Text in the records must be reproduced exactly, and pictures must be skipped.

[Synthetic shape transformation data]
::::

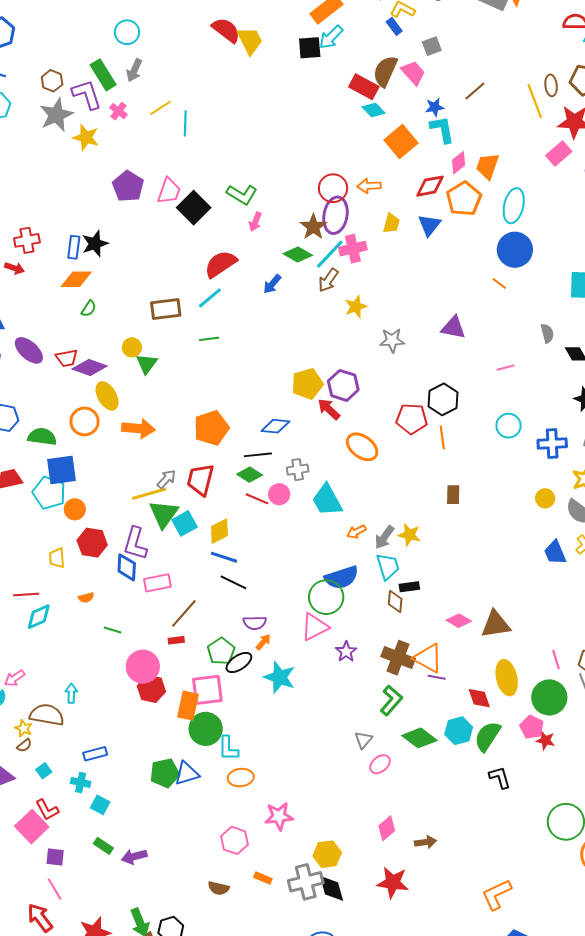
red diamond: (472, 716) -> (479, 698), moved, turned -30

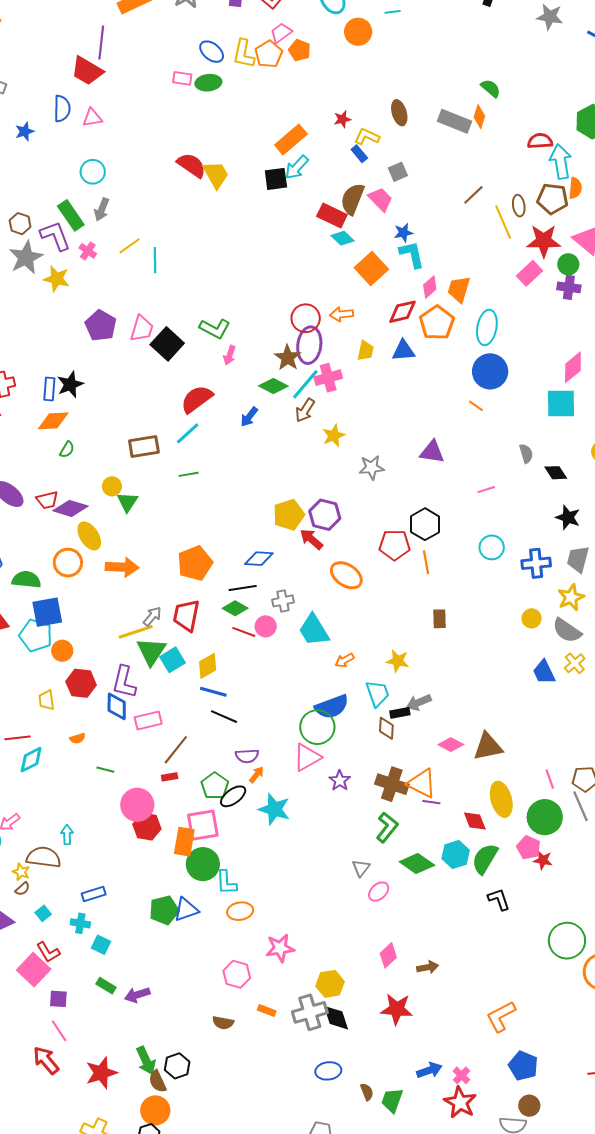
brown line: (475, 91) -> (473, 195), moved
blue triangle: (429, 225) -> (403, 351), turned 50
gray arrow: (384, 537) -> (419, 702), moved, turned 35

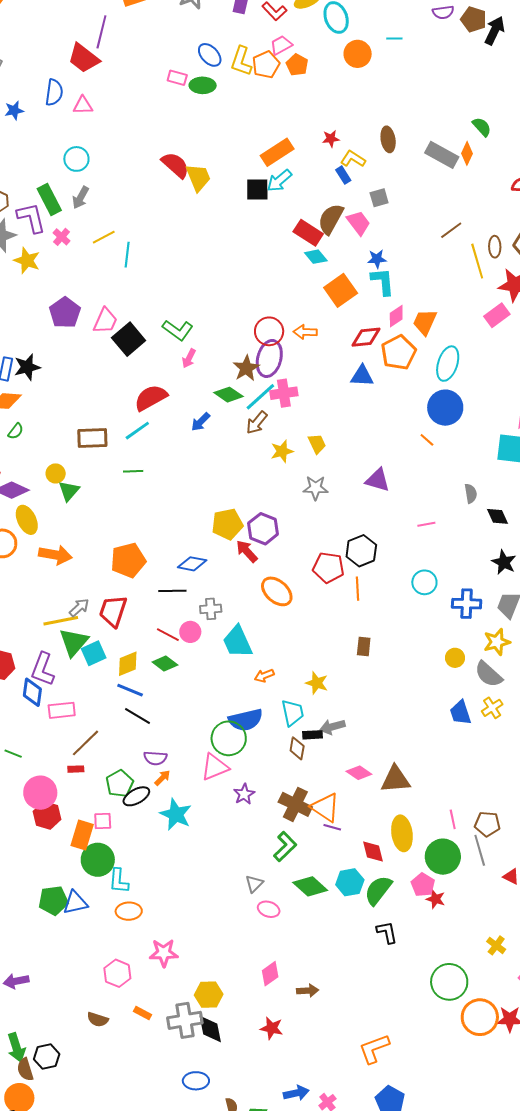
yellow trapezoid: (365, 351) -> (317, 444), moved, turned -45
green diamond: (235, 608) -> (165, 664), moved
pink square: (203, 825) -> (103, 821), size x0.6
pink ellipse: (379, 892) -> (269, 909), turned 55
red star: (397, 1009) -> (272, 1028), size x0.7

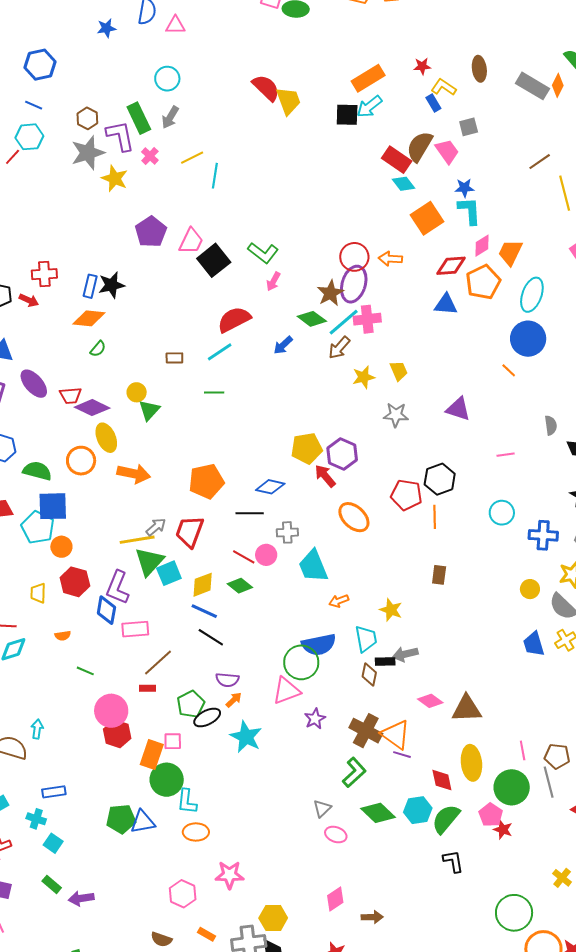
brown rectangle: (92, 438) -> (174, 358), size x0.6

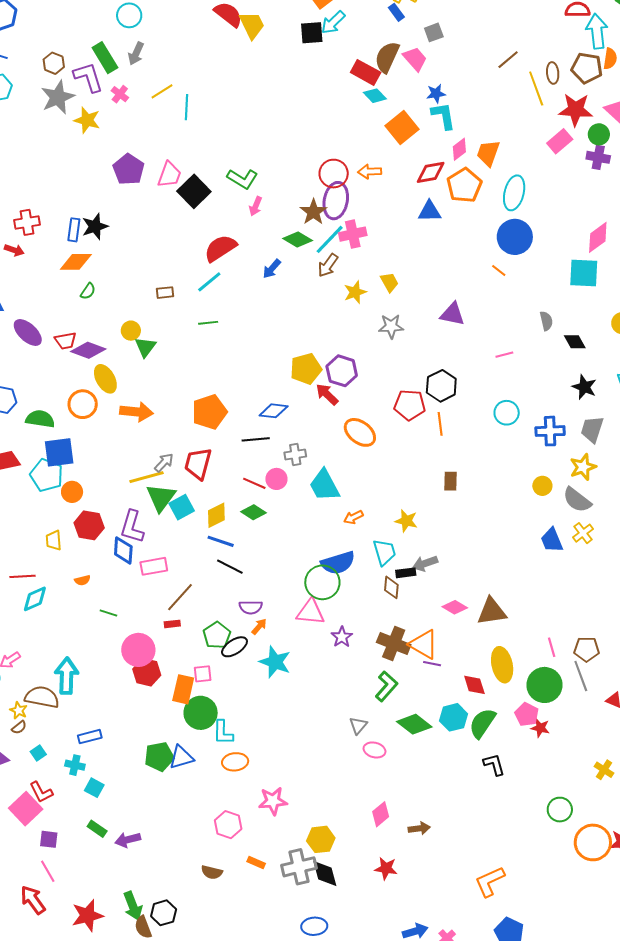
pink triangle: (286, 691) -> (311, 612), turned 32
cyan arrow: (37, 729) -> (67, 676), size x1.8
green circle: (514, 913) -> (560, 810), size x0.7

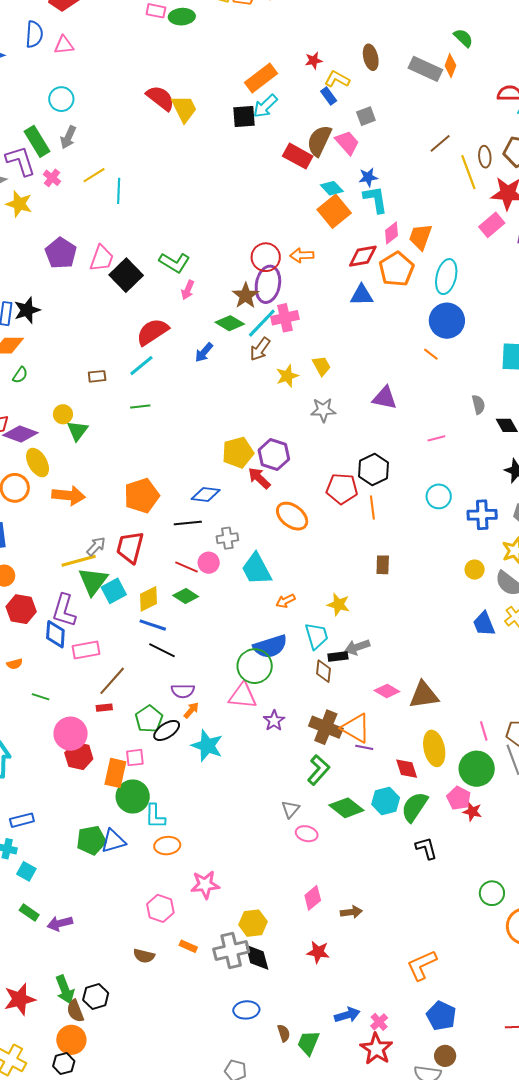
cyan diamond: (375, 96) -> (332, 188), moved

::::

§ Exercise result:
red diamond: (472, 716) -> (479, 698), moved, turned -30

brown line: (475, 91) -> (473, 195), moved
blue triangle: (429, 225) -> (403, 351), turned 50
gray arrow: (384, 537) -> (419, 702), moved, turned 35

yellow trapezoid: (365, 351) -> (317, 444), moved, turned -45
green diamond: (235, 608) -> (165, 664), moved
pink square: (203, 825) -> (103, 821), size x0.6
pink ellipse: (379, 892) -> (269, 909), turned 55
red star: (397, 1009) -> (272, 1028), size x0.7

brown rectangle: (92, 438) -> (174, 358), size x0.6

pink triangle: (286, 691) -> (311, 612), turned 32
cyan arrow: (37, 729) -> (67, 676), size x1.8
green circle: (514, 913) -> (560, 810), size x0.7

cyan diamond: (375, 96) -> (332, 188), moved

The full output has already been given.